Source data section start
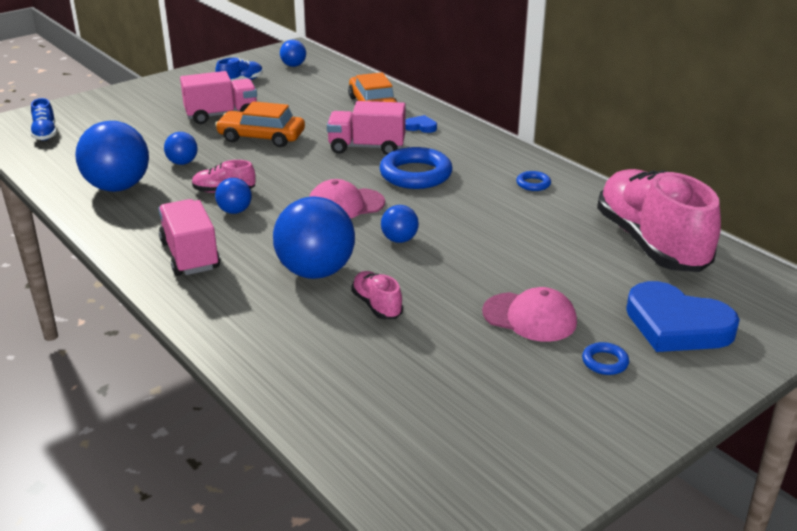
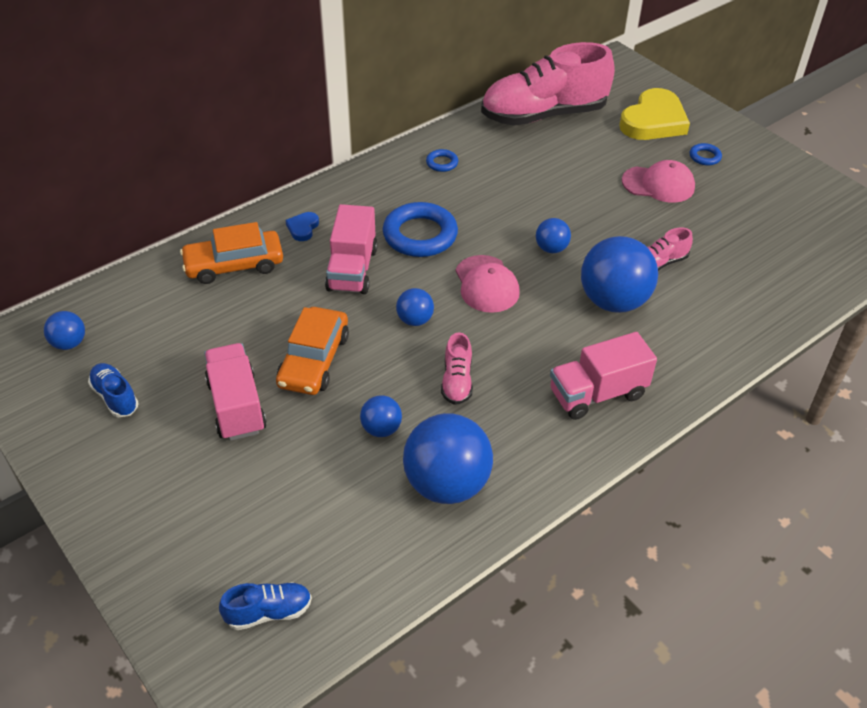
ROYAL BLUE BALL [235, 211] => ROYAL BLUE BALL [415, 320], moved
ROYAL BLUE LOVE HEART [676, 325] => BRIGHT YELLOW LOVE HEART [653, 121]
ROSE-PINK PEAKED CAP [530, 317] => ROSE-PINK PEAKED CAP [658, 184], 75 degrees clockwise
Source data section end
Before copying the data, remove the pictures. Then repeat the rest exactly.

ROYAL BLUE BALL [235, 211] => ROYAL BLUE BALL [415, 320], moved
ROYAL BLUE LOVE HEART [676, 325] => BRIGHT YELLOW LOVE HEART [653, 121]
ROSE-PINK PEAKED CAP [530, 317] => ROSE-PINK PEAKED CAP [658, 184], 75 degrees clockwise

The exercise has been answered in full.